What the task asks: Check each line of the entries below for the word "cone", then report how many have it, with no other words.

==== Data for this task

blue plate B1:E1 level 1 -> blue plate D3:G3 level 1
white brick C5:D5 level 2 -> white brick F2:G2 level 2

========
==== Data for this task

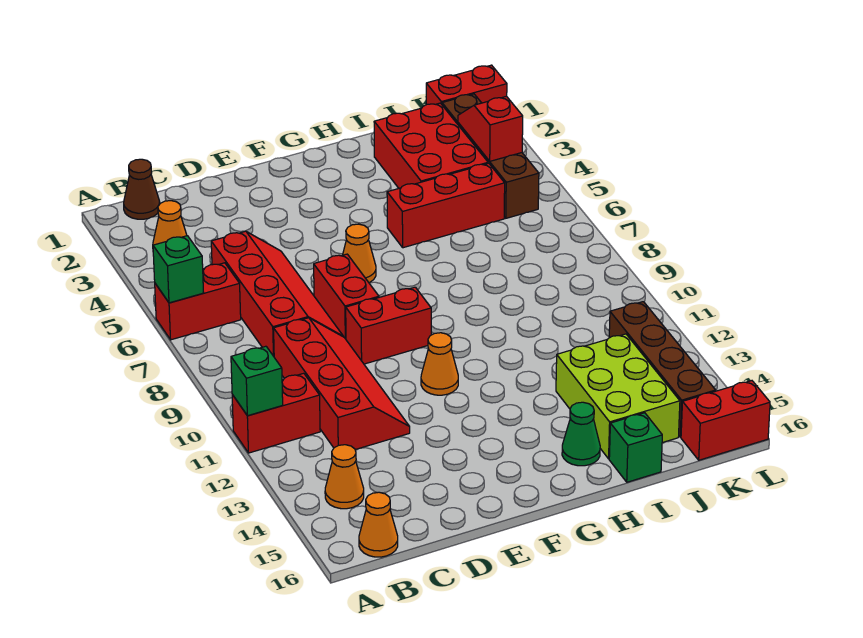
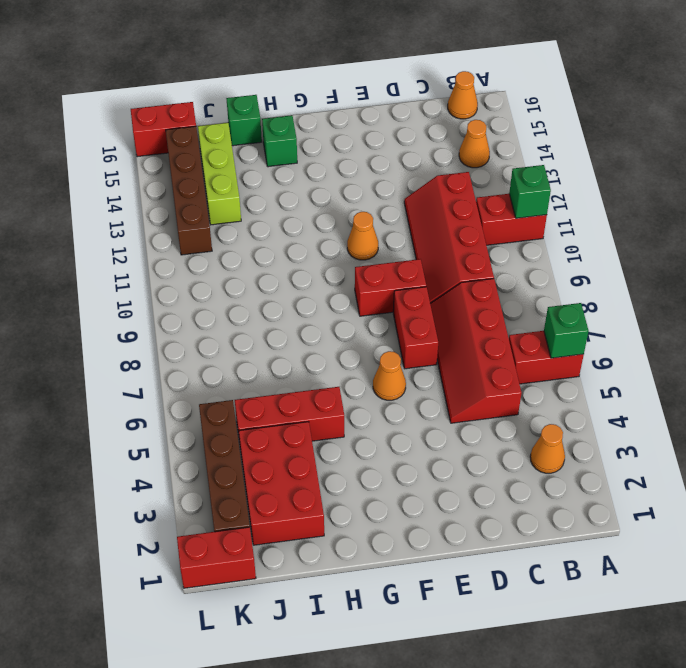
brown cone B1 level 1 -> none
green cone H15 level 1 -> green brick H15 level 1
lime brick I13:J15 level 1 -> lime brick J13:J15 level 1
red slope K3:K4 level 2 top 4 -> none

========

Solved problem: 2